- Data to process
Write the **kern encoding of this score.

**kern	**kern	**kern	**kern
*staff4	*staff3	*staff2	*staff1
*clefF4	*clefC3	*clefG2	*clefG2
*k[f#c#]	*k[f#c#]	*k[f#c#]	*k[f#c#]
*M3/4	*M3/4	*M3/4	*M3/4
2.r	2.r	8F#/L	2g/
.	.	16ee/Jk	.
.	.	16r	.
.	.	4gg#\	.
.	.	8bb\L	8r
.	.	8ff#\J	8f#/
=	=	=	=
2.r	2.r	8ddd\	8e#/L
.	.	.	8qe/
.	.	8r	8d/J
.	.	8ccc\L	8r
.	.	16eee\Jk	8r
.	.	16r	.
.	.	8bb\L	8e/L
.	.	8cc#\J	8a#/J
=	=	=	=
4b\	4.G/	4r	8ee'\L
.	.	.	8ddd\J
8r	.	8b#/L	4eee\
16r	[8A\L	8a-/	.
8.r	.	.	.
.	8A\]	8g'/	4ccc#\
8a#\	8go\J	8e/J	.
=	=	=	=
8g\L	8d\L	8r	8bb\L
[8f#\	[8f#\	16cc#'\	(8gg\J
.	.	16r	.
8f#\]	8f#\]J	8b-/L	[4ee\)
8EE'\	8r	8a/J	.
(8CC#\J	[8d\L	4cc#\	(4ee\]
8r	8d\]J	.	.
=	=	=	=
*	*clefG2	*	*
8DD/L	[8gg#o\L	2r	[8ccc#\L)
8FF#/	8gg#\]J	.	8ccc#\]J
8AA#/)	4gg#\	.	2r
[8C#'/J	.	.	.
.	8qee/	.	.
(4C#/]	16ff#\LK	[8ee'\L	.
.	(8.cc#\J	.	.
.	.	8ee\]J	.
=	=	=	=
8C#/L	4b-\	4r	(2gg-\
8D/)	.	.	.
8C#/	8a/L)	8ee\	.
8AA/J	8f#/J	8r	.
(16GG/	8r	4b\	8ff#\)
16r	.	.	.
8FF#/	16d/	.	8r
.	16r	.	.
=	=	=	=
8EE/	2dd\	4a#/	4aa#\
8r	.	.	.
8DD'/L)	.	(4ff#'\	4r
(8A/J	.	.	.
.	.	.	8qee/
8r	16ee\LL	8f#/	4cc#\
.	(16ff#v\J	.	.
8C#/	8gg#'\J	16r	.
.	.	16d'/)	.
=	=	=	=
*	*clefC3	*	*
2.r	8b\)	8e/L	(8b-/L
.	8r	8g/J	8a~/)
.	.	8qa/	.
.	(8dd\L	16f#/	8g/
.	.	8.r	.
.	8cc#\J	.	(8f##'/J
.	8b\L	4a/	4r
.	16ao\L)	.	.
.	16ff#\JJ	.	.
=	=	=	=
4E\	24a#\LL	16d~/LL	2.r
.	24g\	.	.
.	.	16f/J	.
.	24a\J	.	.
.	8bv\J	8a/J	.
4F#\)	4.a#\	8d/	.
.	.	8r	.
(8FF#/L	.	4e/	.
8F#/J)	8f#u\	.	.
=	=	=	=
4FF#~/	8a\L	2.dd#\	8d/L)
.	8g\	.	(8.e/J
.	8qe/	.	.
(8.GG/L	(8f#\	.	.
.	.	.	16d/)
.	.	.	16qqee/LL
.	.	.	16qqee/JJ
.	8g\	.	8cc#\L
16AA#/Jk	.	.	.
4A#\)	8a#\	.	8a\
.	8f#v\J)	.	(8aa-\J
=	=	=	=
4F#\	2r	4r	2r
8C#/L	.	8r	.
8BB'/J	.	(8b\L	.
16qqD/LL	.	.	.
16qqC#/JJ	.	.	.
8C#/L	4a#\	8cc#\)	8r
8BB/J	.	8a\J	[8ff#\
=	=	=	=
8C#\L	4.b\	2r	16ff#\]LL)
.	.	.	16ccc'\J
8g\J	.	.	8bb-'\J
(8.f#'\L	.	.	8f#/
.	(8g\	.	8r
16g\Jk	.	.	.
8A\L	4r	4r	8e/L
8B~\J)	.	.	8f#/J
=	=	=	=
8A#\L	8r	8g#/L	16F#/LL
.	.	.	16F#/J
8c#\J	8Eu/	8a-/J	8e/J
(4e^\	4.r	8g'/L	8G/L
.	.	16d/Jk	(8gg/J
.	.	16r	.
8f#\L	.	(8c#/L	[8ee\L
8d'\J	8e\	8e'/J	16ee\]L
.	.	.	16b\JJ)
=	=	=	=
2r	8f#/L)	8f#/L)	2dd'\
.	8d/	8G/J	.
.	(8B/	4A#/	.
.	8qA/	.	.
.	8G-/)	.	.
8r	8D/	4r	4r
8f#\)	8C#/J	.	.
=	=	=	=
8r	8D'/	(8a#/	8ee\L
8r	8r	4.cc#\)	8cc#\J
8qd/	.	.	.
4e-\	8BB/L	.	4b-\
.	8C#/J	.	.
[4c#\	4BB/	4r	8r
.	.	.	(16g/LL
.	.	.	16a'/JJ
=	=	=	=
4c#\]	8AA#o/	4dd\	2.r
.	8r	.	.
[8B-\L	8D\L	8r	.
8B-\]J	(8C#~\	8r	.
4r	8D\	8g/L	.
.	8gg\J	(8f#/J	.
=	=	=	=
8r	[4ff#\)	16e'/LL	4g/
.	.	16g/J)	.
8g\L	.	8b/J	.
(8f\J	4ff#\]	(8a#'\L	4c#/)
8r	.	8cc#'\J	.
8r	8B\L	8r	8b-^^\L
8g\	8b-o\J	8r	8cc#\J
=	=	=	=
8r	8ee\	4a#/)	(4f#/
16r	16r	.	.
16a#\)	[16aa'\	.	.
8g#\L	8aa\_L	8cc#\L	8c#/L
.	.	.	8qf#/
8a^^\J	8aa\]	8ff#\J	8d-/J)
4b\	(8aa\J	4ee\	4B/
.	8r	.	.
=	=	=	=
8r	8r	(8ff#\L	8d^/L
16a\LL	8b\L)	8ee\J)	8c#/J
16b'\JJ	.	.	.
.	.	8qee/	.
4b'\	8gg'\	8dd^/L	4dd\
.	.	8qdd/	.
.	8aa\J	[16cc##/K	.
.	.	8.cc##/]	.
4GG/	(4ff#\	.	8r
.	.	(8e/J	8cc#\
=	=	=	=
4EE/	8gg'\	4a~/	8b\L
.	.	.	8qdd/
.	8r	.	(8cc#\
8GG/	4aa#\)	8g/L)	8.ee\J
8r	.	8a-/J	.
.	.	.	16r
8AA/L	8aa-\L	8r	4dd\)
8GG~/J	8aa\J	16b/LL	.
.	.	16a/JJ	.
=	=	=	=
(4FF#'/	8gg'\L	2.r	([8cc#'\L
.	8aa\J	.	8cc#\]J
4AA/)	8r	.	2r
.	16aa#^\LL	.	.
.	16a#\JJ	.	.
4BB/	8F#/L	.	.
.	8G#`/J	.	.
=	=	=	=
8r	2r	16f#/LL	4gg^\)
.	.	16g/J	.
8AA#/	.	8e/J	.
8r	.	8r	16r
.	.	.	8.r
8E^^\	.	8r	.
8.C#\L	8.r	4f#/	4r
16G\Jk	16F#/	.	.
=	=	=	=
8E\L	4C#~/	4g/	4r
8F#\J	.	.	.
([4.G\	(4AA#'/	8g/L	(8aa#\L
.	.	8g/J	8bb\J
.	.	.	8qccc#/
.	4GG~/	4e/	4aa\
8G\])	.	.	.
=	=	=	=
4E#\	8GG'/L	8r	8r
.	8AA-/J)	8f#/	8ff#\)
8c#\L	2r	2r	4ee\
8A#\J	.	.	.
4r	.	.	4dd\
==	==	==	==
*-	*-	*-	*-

- Exercise brief
Locate every line in the material that contains the string "kern" and copy each one. Case counts.

- Response to the exercise
Write the **kern encoding of this score.
**kern	**kern	**kern	**kern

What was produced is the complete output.